▶ [Data for analysis]
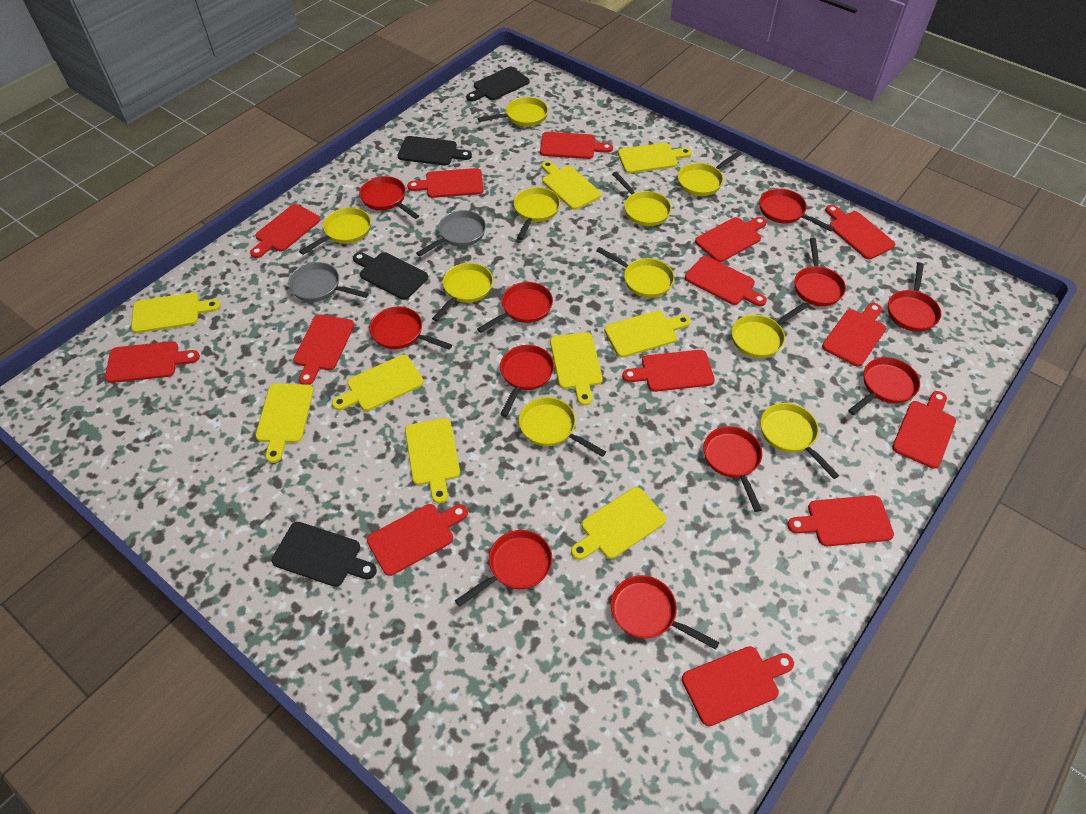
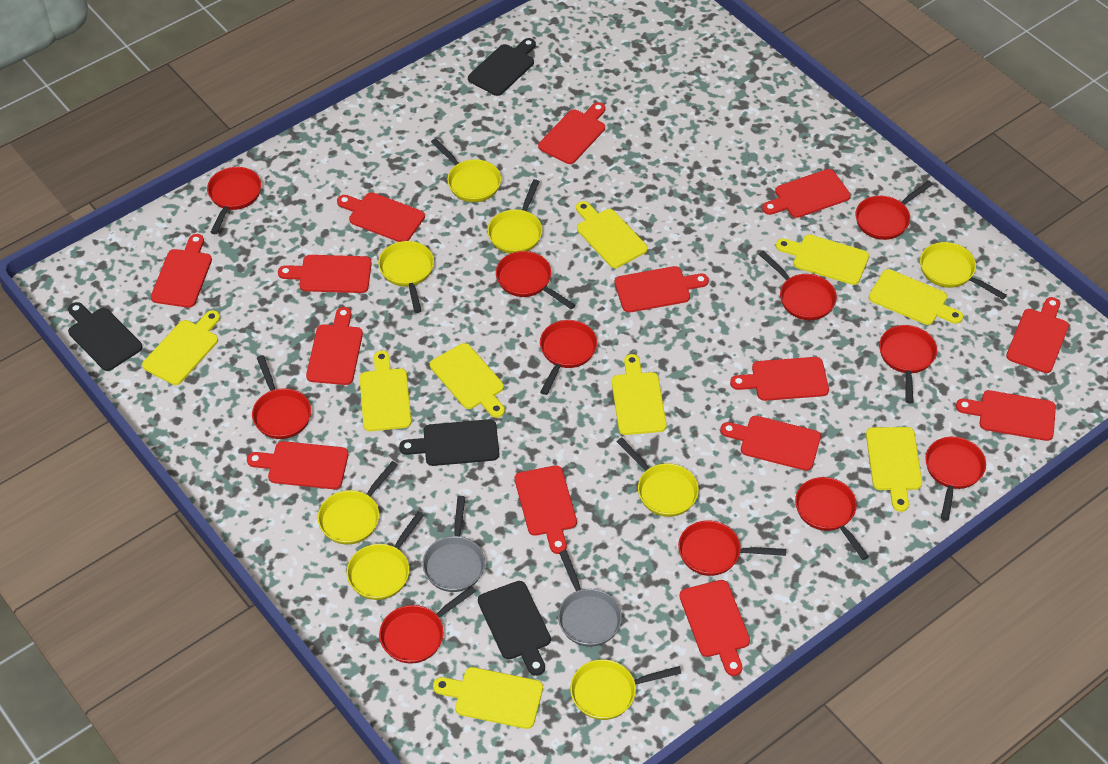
yellow pan: 10 -> 8

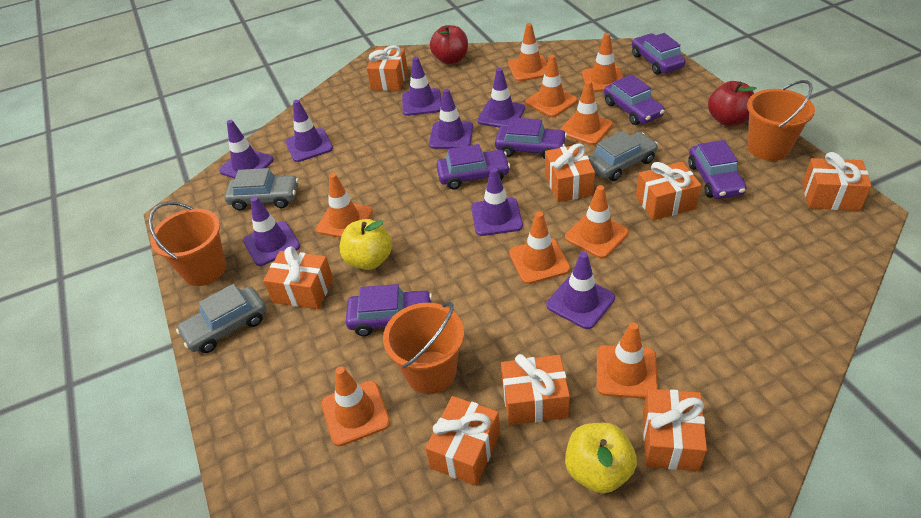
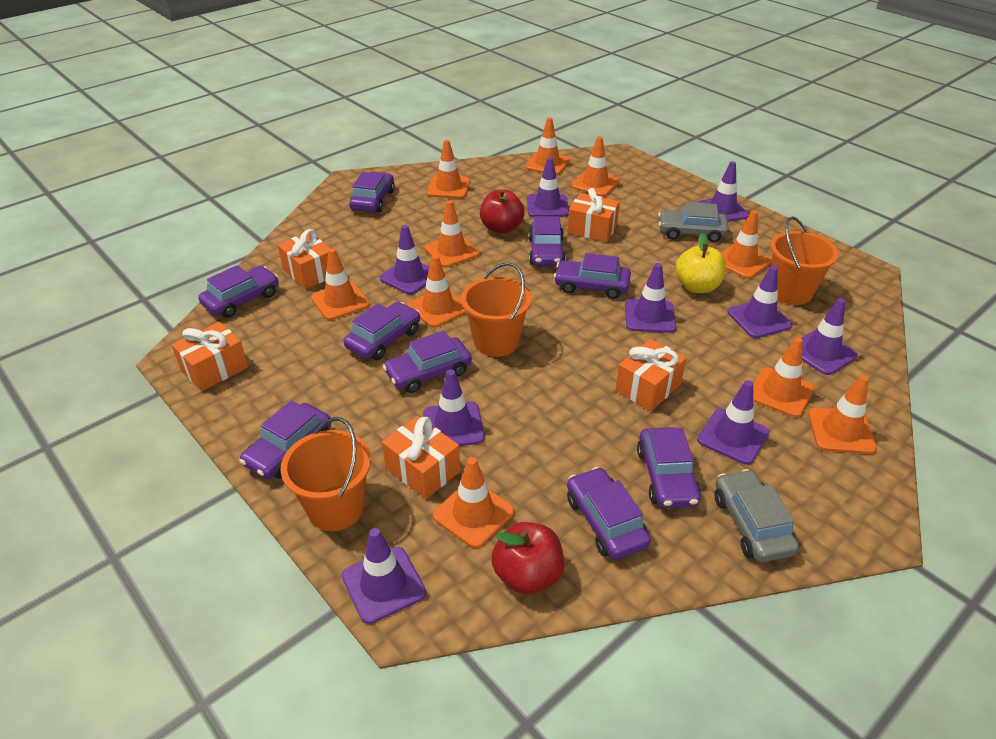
grey car: 3 -> 2
orange gift: 8 -> 5
orange traffic cone: 9 -> 10
purple car: 6 -> 9
purple traffic cone: 8 -> 9
yellow apple: 2 -> 1

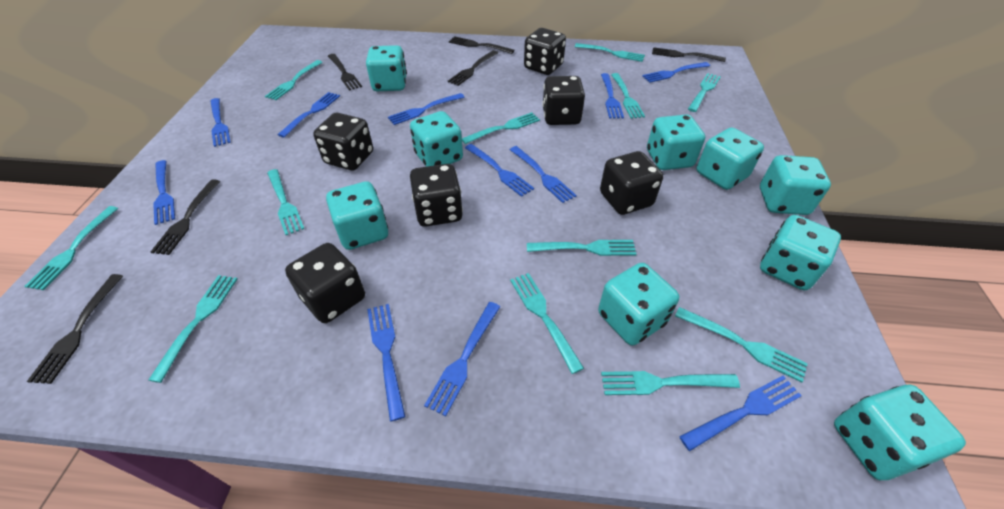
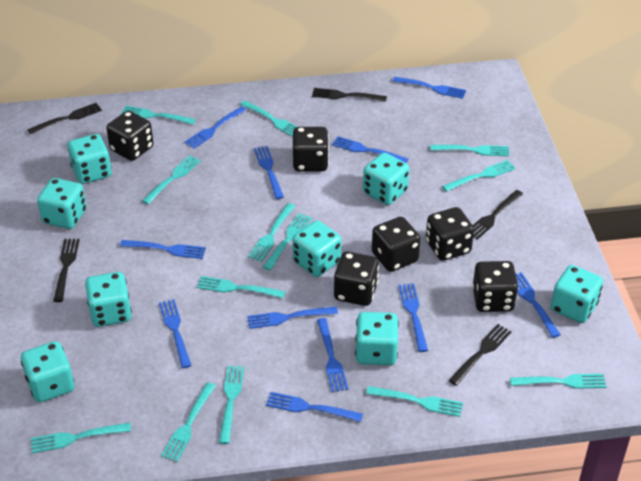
black fork: 6 -> 5
turquoise dice: 9 -> 8
turquoise fork: 12 -> 13

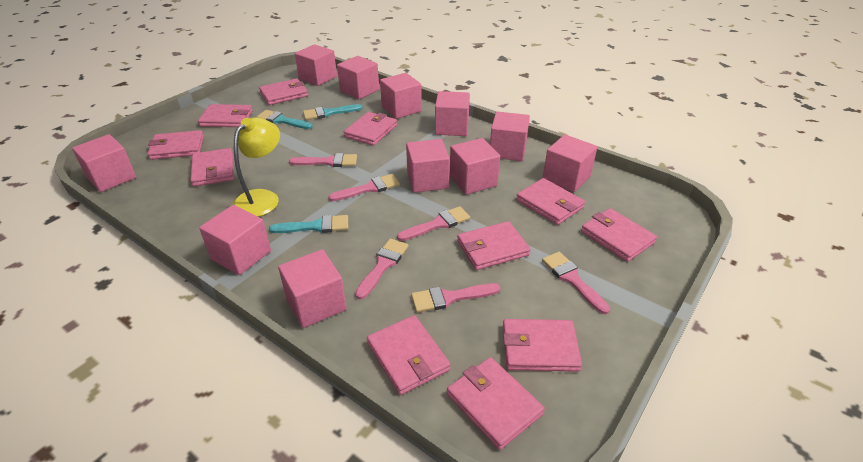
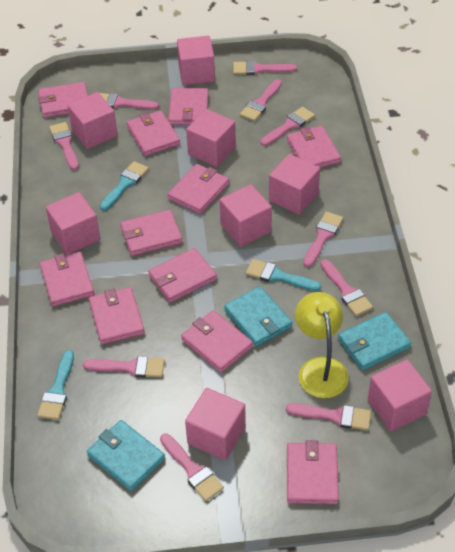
pink brush: 6 -> 10
pink cube: 11 -> 8
turquoise wallet: 0 -> 3

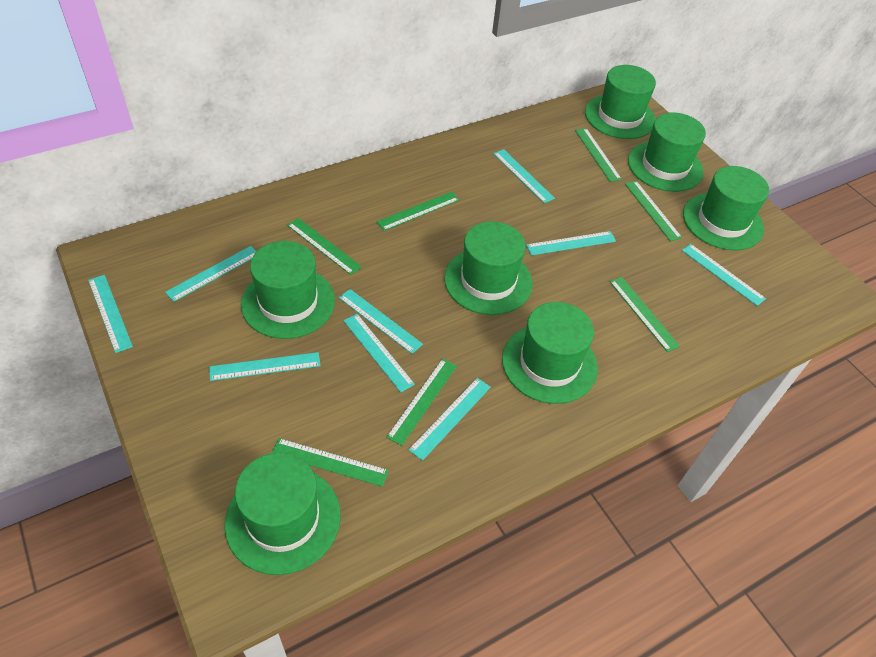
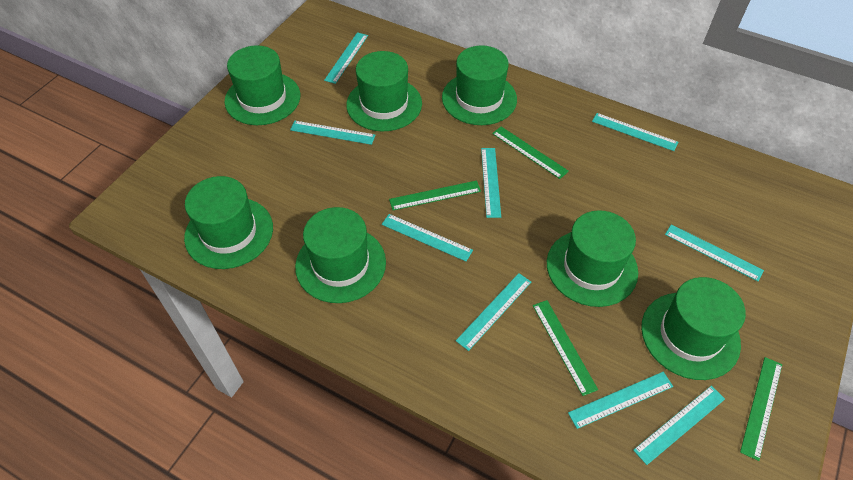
green ruler: 7 -> 4

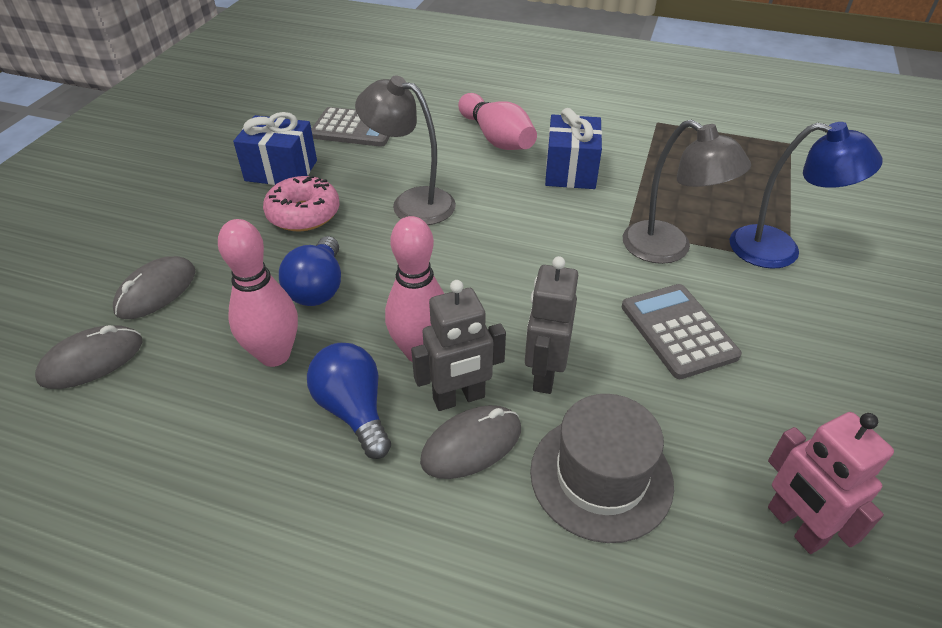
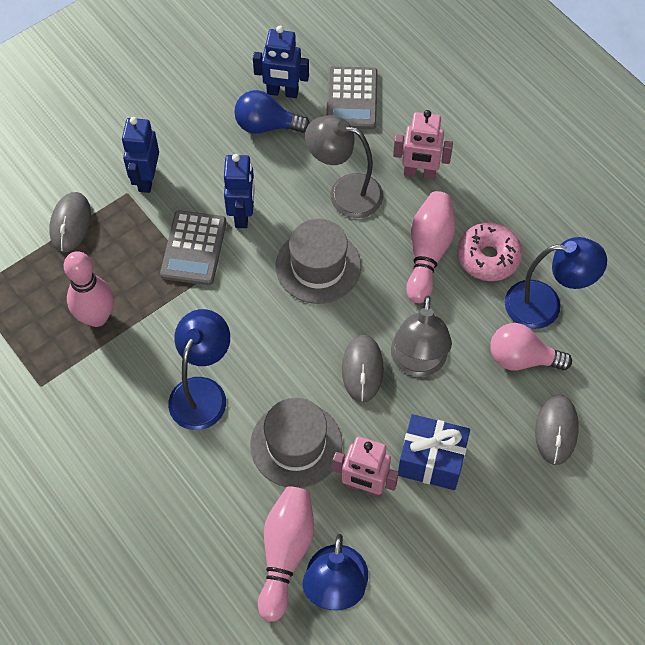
blue gift: 2 -> 1
blue lamp: 1 -> 3
blue light bulb: 2 -> 1
blue robot: 0 -> 3
grey hat: 1 -> 2
grey robot: 2 -> 0
pink light bulb: 0 -> 1
pink robot: 1 -> 2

▶ [Task to carry out] Only the lines above that include the word "pink" belong in the answer; copy each one.

▶ [Completed exercise]
pink brush: 6 -> 10
pink cube: 11 -> 8
pink light bulb: 0 -> 1
pink robot: 1 -> 2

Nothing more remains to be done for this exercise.